How to complete this task: The listing below holds a line with "camera: 75 degrees left, 15 degrees down" and a line with "(546, 273) = (342, 202): red". Reproduce those two lines exactly, plus everything between them.

Input:
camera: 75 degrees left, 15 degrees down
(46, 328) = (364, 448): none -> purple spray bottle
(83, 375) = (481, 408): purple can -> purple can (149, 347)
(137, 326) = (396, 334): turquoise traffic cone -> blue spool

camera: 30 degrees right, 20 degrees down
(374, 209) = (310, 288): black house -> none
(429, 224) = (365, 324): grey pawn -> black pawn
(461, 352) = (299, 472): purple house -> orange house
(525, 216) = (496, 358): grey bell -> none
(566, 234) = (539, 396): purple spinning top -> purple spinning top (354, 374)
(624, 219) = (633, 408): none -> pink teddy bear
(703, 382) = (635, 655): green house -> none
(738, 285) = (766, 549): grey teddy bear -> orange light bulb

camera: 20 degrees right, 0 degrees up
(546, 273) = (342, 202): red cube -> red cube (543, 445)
* * *
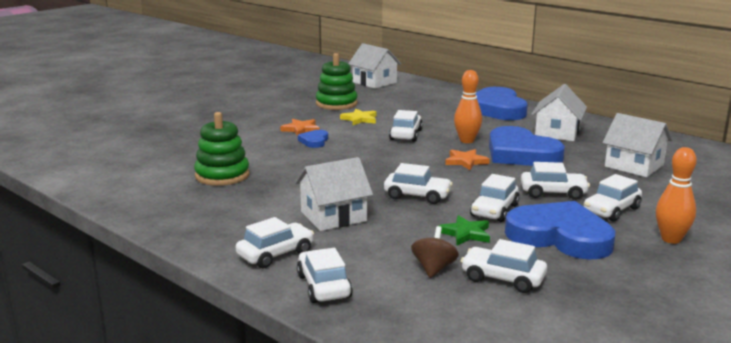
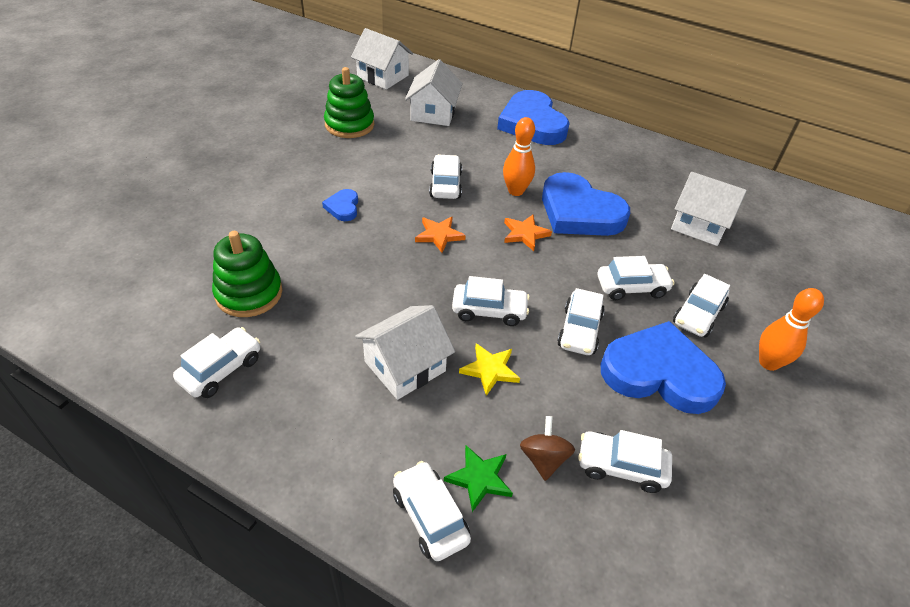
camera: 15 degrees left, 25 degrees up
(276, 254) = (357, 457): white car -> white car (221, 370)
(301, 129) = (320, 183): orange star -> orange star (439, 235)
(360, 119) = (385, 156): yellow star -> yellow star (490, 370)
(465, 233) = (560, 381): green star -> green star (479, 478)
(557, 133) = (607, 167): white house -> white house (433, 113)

Output for this exercise:
camera: 75 degrees left, 15 degrees down
(46, 328) = (364, 448): none -> purple spray bottle
(83, 375) = (481, 408): purple can -> purple can (149, 347)
(137, 326) = (396, 334): turquoise traffic cone -> blue spool

camera: 30 degrees right, 20 degrees down
(374, 209) = (310, 288): black house -> none
(429, 224) = (365, 324): grey pawn -> black pawn
(461, 352) = (299, 472): purple house -> orange house
(525, 216) = (496, 358): grey bell -> none
(566, 234) = (539, 396): purple spinning top -> purple spinning top (354, 374)
(624, 219) = (633, 408): none -> pink teddy bear
(703, 382) = (635, 655): green house -> none
(738, 285) = (766, 549): grey teddy bear -> orange light bulb

camera: 20 degrees right, 0 degrees up
(546, 273) = (342, 202): red cube -> red cube (543, 445)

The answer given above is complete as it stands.